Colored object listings
((

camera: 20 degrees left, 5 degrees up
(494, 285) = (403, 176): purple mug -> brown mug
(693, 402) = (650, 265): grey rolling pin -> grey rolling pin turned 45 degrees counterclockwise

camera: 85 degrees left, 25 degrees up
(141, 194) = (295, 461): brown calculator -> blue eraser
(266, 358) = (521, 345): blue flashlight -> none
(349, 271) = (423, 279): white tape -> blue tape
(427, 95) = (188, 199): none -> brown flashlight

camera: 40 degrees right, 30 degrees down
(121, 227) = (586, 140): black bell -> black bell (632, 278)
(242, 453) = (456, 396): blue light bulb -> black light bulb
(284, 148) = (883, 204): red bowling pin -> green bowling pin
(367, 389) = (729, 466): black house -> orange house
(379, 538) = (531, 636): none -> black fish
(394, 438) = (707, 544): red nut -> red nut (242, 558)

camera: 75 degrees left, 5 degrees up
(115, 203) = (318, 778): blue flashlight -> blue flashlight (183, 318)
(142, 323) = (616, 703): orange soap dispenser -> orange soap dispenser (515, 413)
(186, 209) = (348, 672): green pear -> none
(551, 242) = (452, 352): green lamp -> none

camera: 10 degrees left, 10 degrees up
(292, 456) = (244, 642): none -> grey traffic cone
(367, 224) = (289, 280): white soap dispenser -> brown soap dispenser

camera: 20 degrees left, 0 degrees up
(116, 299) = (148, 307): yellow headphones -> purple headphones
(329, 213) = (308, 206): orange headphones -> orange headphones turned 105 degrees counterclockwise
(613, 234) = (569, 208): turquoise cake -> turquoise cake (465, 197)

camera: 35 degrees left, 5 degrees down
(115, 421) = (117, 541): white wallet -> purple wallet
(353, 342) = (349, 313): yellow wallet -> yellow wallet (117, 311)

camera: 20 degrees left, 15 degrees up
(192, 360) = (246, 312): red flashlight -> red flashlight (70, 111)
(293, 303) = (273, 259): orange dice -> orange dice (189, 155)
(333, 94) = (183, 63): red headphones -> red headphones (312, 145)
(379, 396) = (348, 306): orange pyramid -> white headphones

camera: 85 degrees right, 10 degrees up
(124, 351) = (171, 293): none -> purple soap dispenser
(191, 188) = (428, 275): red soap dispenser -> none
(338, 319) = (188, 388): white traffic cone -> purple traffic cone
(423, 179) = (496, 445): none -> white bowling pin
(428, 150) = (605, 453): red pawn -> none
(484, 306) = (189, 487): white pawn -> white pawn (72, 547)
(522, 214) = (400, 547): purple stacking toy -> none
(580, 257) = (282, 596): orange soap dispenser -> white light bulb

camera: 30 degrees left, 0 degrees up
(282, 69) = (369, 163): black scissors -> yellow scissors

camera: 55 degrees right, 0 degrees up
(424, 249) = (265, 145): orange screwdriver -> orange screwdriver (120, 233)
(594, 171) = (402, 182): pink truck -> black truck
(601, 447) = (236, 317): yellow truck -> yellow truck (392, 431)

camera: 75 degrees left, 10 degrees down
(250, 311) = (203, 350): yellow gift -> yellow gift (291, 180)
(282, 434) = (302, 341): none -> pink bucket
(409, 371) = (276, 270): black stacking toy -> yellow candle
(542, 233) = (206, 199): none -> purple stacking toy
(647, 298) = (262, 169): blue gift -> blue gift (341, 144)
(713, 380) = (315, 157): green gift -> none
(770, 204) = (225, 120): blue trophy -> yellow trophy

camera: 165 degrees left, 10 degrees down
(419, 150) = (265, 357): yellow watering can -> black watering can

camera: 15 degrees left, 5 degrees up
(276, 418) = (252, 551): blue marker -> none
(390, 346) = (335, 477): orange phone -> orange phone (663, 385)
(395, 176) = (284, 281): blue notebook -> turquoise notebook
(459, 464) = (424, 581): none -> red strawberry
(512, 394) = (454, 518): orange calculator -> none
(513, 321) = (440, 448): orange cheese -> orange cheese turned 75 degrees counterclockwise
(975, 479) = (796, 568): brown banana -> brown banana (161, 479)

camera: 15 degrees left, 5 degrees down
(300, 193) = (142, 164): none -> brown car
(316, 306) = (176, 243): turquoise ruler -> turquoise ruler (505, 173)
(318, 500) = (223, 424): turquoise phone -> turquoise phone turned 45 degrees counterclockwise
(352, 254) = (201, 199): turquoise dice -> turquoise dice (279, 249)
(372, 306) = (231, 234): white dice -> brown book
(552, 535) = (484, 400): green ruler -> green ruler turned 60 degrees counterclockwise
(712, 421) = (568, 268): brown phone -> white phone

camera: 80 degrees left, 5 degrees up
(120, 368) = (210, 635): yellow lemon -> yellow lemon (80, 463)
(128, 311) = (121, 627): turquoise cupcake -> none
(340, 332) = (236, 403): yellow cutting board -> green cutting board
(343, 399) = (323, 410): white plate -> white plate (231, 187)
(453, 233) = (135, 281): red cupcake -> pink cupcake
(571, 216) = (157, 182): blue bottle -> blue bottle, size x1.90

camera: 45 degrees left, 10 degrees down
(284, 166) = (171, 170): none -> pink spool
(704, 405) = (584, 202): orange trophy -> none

))

Only the data above, repeated exactly, should make up the reply.

camera: 20 degrees left, 5 degrees up
(494, 285) = (403, 176): purple mug -> brown mug
(693, 402) = (650, 265): grey rolling pin -> grey rolling pin turned 45 degrees counterclockwise

camera: 85 degrees left, 25 degrees up
(141, 194) = (295, 461): brown calculator -> blue eraser
(266, 358) = (521, 345): blue flashlight -> none
(349, 271) = (423, 279): white tape -> blue tape
(427, 95) = (188, 199): none -> brown flashlight

camera: 40 degrees right, 30 degrees down
(121, 227) = (586, 140): black bell -> black bell (632, 278)
(242, 453) = (456, 396): blue light bulb -> black light bulb
(284, 148) = (883, 204): red bowling pin -> green bowling pin
(367, 389) = (729, 466): black house -> orange house
(379, 538) = (531, 636): none -> black fish
(394, 438) = (707, 544): red nut -> red nut (242, 558)

camera: 75 degrees left, 5 degrees up
(115, 203) = (318, 778): blue flashlight -> blue flashlight (183, 318)
(142, 323) = (616, 703): orange soap dispenser -> orange soap dispenser (515, 413)
(186, 209) = (348, 672): green pear -> none
(551, 242) = (452, 352): green lamp -> none

camera: 10 degrees left, 10 degrees up
(292, 456) = (244, 642): none -> grey traffic cone
(367, 224) = (289, 280): white soap dispenser -> brown soap dispenser

camera: 20 degrees left, 0 degrees up
(116, 299) = (148, 307): yellow headphones -> purple headphones
(329, 213) = (308, 206): orange headphones -> orange headphones turned 105 degrees counterclockwise
(613, 234) = (569, 208): turquoise cake -> turquoise cake (465, 197)

camera: 35 degrees left, 5 degrees down
(115, 421) = (117, 541): white wallet -> purple wallet
(353, 342) = (349, 313): yellow wallet -> yellow wallet (117, 311)

camera: 20 degrees left, 15 degrees up
(192, 360) = (246, 312): red flashlight -> red flashlight (70, 111)
(293, 303) = (273, 259): orange dice -> orange dice (189, 155)
(333, 94) = (183, 63): red headphones -> red headphones (312, 145)
(379, 396) = (348, 306): orange pyramid -> white headphones

camera: 85 degrees right, 10 degrees up
(124, 351) = (171, 293): none -> purple soap dispenser
(191, 188) = (428, 275): red soap dispenser -> none
(338, 319) = (188, 388): white traffic cone -> purple traffic cone
(423, 179) = (496, 445): none -> white bowling pin
(428, 150) = (605, 453): red pawn -> none
(484, 306) = (189, 487): white pawn -> white pawn (72, 547)
(522, 214) = (400, 547): purple stacking toy -> none
(580, 257) = (282, 596): orange soap dispenser -> white light bulb

camera: 30 degrees left, 0 degrees up
(282, 69) = (369, 163): black scissors -> yellow scissors

camera: 55 degrees right, 0 degrees up
(424, 249) = (265, 145): orange screwdriver -> orange screwdriver (120, 233)
(594, 171) = (402, 182): pink truck -> black truck
(601, 447) = (236, 317): yellow truck -> yellow truck (392, 431)

camera: 75 degrees left, 10 degrees down
(250, 311) = (203, 350): yellow gift -> yellow gift (291, 180)
(282, 434) = (302, 341): none -> pink bucket
(409, 371) = (276, 270): black stacking toy -> yellow candle
(542, 233) = (206, 199): none -> purple stacking toy
(647, 298) = (262, 169): blue gift -> blue gift (341, 144)
(713, 380) = (315, 157): green gift -> none
(770, 204) = (225, 120): blue trophy -> yellow trophy

camera: 165 degrees left, 10 degrees down
(419, 150) = (265, 357): yellow watering can -> black watering can

camera: 15 degrees left, 5 degrees up
(276, 418) = (252, 551): blue marker -> none
(390, 346) = (335, 477): orange phone -> orange phone (663, 385)
(395, 176) = (284, 281): blue notebook -> turquoise notebook
(459, 464) = (424, 581): none -> red strawberry
(512, 394) = (454, 518): orange calculator -> none
(513, 321) = (440, 448): orange cheese -> orange cheese turned 75 degrees counterclockwise
(975, 479) = (796, 568): brown banana -> brown banana (161, 479)

camera: 15 degrees left, 5 degrees down
(300, 193) = (142, 164): none -> brown car
(316, 306) = (176, 243): turquoise ruler -> turquoise ruler (505, 173)
(318, 500) = (223, 424): turquoise phone -> turquoise phone turned 45 degrees counterclockwise
(352, 254) = (201, 199): turquoise dice -> turquoise dice (279, 249)
(372, 306) = (231, 234): white dice -> brown book
(552, 535) = (484, 400): green ruler -> green ruler turned 60 degrees counterclockwise
(712, 421) = (568, 268): brown phone -> white phone

camera: 80 degrees left, 5 degrees up
(120, 368) = (210, 635): yellow lemon -> yellow lemon (80, 463)
(128, 311) = (121, 627): turquoise cupcake -> none
(340, 332) = (236, 403): yellow cutting board -> green cutting board
(343, 399) = (323, 410): white plate -> white plate (231, 187)
(453, 233) = (135, 281): red cupcake -> pink cupcake
(571, 216) = (157, 182): blue bottle -> blue bottle, size x1.90

camera: 45 degrees left, 10 degrees down
(284, 166) = (171, 170): none -> pink spool
(704, 405) = (584, 202): orange trophy -> none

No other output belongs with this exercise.